Exercise inputs Block Start
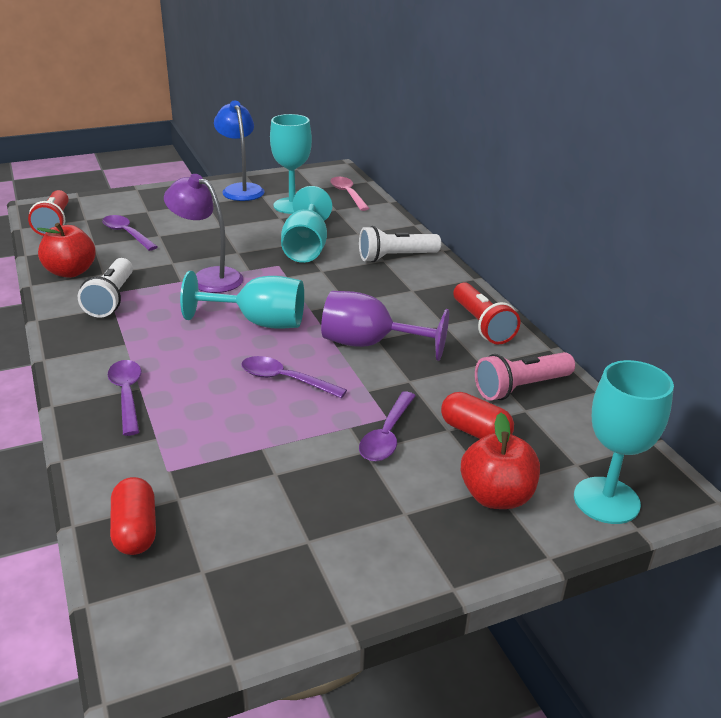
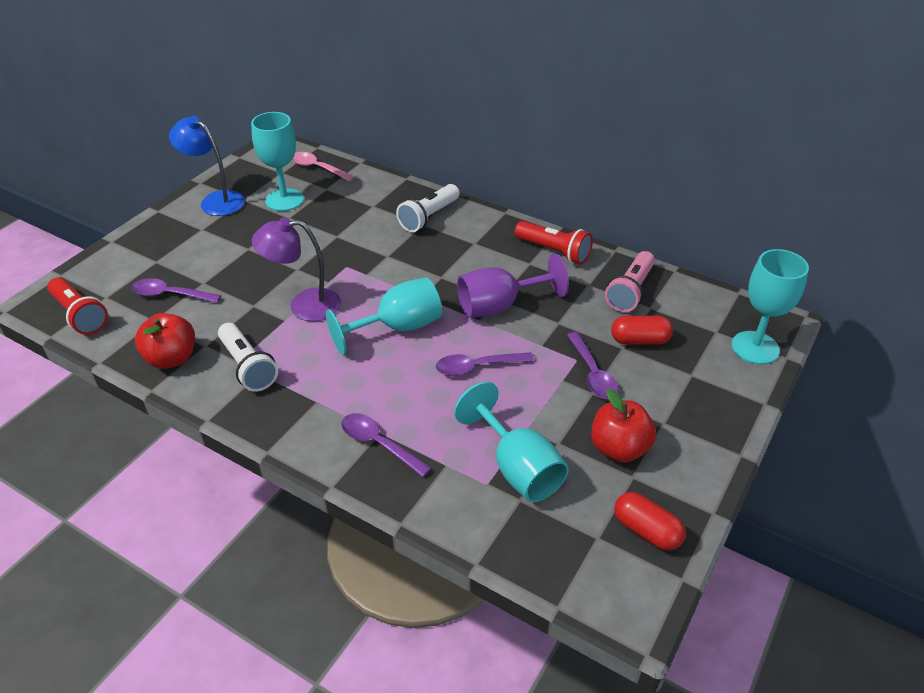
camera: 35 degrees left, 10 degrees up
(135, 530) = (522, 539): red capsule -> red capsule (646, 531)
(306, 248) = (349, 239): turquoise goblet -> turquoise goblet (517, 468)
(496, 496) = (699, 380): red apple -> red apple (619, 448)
Exercise inputs Block End
Exercise inputs Block Start
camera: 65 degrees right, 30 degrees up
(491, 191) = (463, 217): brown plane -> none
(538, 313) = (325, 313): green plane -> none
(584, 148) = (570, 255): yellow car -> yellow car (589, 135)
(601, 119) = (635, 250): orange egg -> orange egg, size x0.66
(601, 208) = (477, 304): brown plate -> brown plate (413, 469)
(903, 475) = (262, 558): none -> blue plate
Exercise inputs Block End
What needs to be done |
Among the entries above, locate the lines containing "(601, 208) = (477, 304): brown" and "(903, 475) = (262, 558): none -> blue plate", and transcribe exactly those two lines and all lines between.

Solution to the exercise |
(601, 208) = (477, 304): brown plate -> brown plate (413, 469)
(903, 475) = (262, 558): none -> blue plate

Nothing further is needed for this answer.